**Exercise aim**
Copy nothing but the text: repeat each entry exactly and drop the images.

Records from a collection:
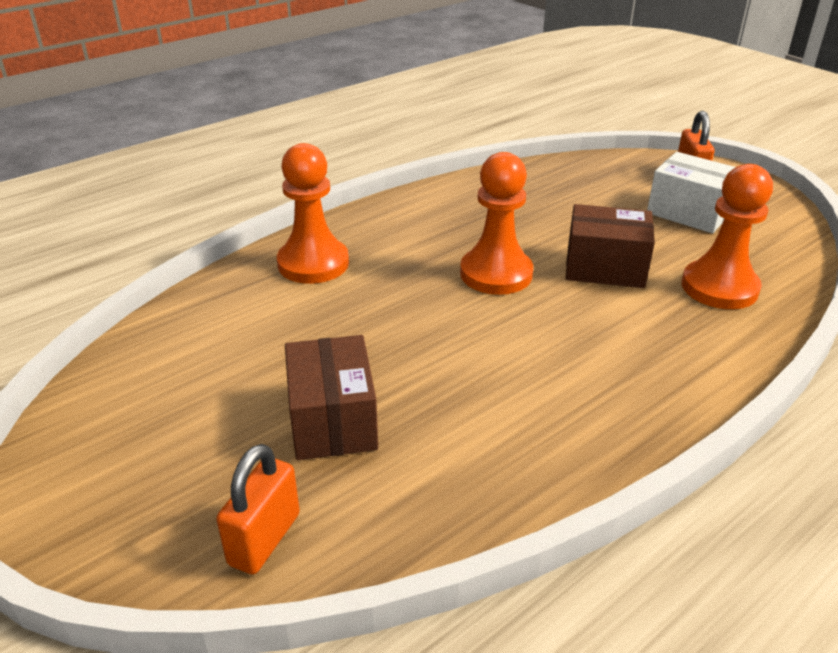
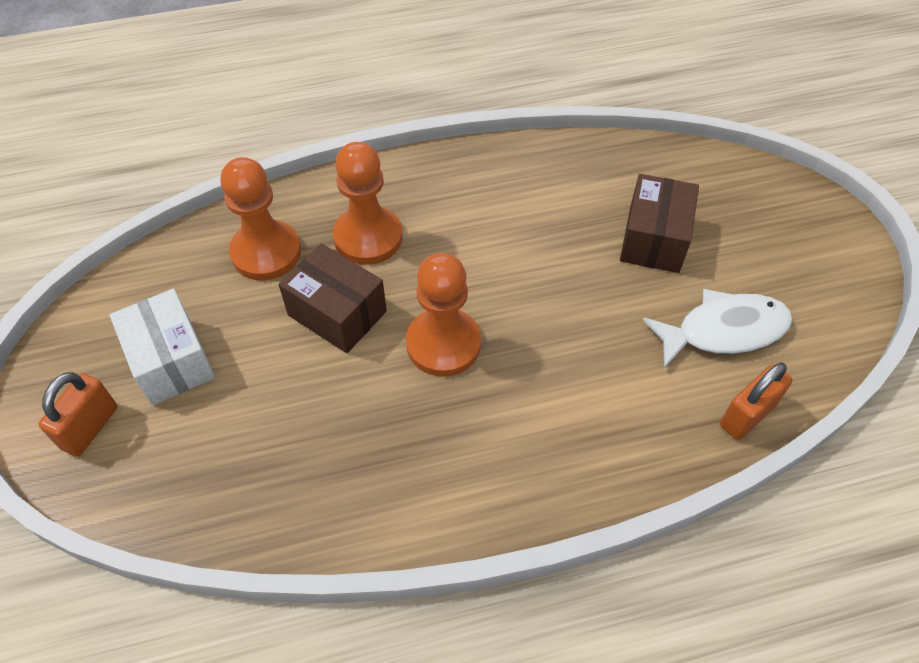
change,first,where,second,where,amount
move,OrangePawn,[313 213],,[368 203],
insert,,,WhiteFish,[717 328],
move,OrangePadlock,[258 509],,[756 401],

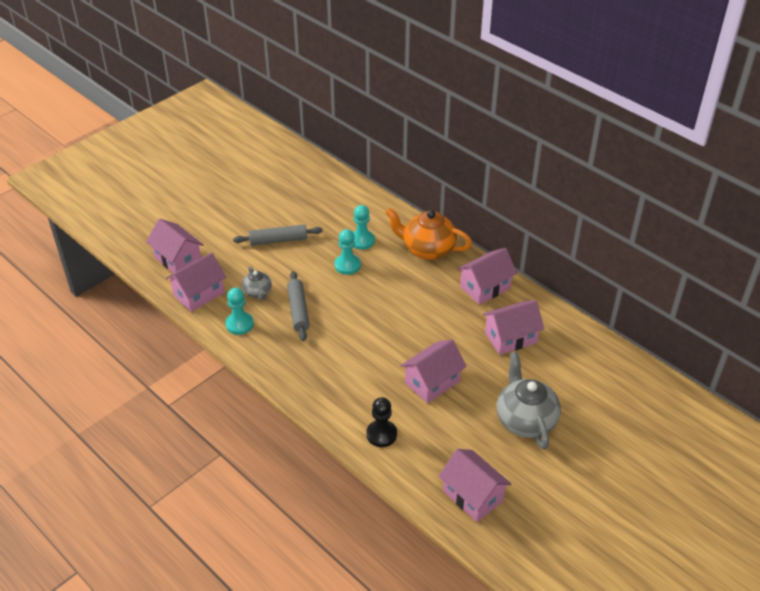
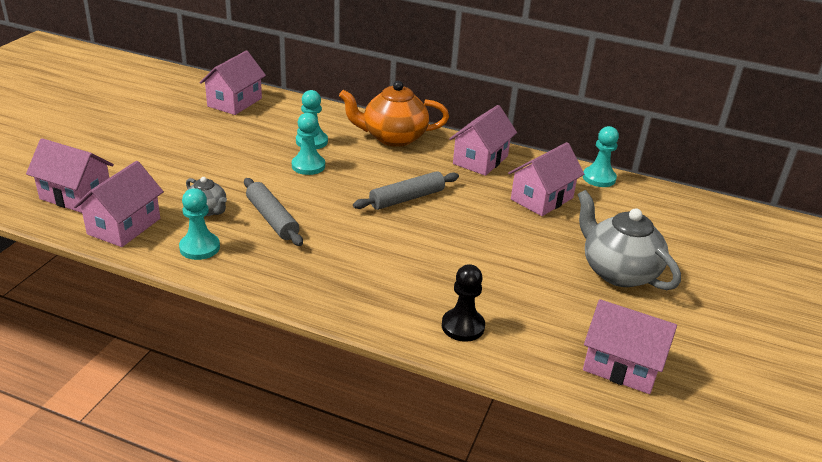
change,first,where,second,where,amount
move,PinkHouse,[433 371],,[232 83],
move,GreyRollingPin,[278 235],,[406 190],
insert,,,TurquoisePawn,[601 156],

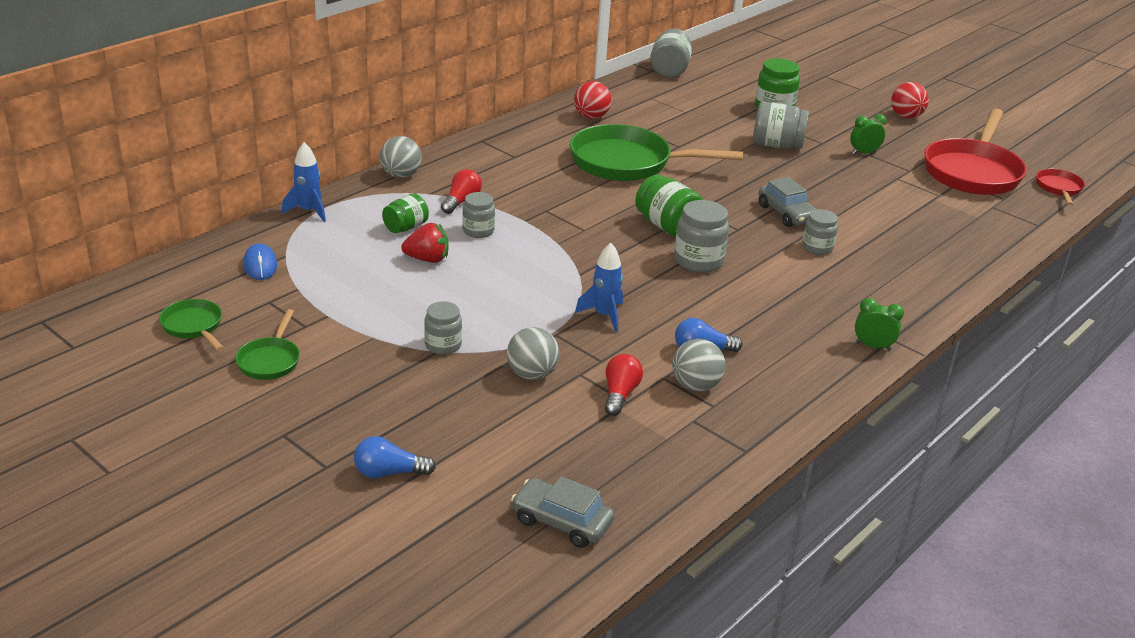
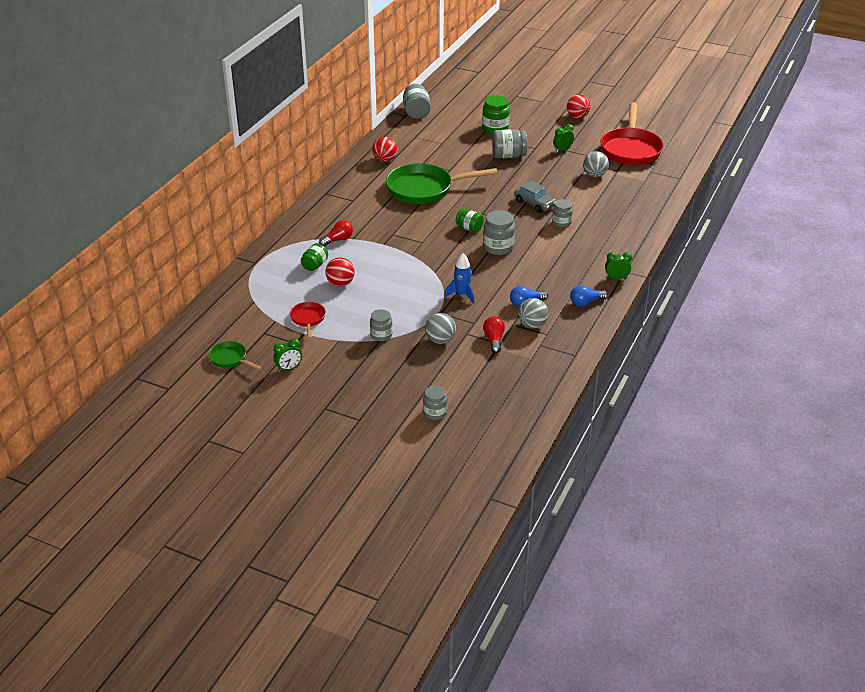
change,first,where,second,where,amount
replace,GreenPan,[267 344],GreenClock,[287 355],
move,RedPan,[1060 187],,[308 320],
rotate,RedLightBulb,[461 191],,[336 233],45 degrees clockwise
replace,RedStrawberry,[425 243],RedBall,[340 272],
move,GreyJar,[478 215],,[435 402],
resize,GreenJar,[669 206],,[470 221],x0.65
move,BlueLightBulb,[395 457],,[589 295],
move,GreyBall,[401 157],,[596 164],
delete,BlueMouse,[260 261],,,
delete,BlueRocket,[304 182],,,
delete,GreyCar,[562 512],,,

**Answer area**
change,first,where,second,where,amount
move,OrangePawn,[313 213],,[368 203],
insert,,,WhiteFish,[717 328],
move,OrangePadlock,[258 509],,[756 401],

change,first,where,second,where,amount
move,PinkHouse,[433 371],,[232 83],
move,GreyRollingPin,[278 235],,[406 190],
insert,,,TurquoisePawn,[601 156],

change,first,where,second,where,amount
replace,GreenPan,[267 344],GreenClock,[287 355],
move,RedPan,[1060 187],,[308 320],
rotate,RedLightBulb,[461 191],,[336 233],45 degrees clockwise
replace,RedStrawberry,[425 243],RedBall,[340 272],
move,GreyJar,[478 215],,[435 402],
resize,GreenJar,[669 206],,[470 221],x0.65
move,BlueLightBulb,[395 457],,[589 295],
move,GreyBall,[401 157],,[596 164],
delete,BlueMouse,[260 261],,,
delete,BlueRocket,[304 182],,,
delete,GreyCar,[562 512],,,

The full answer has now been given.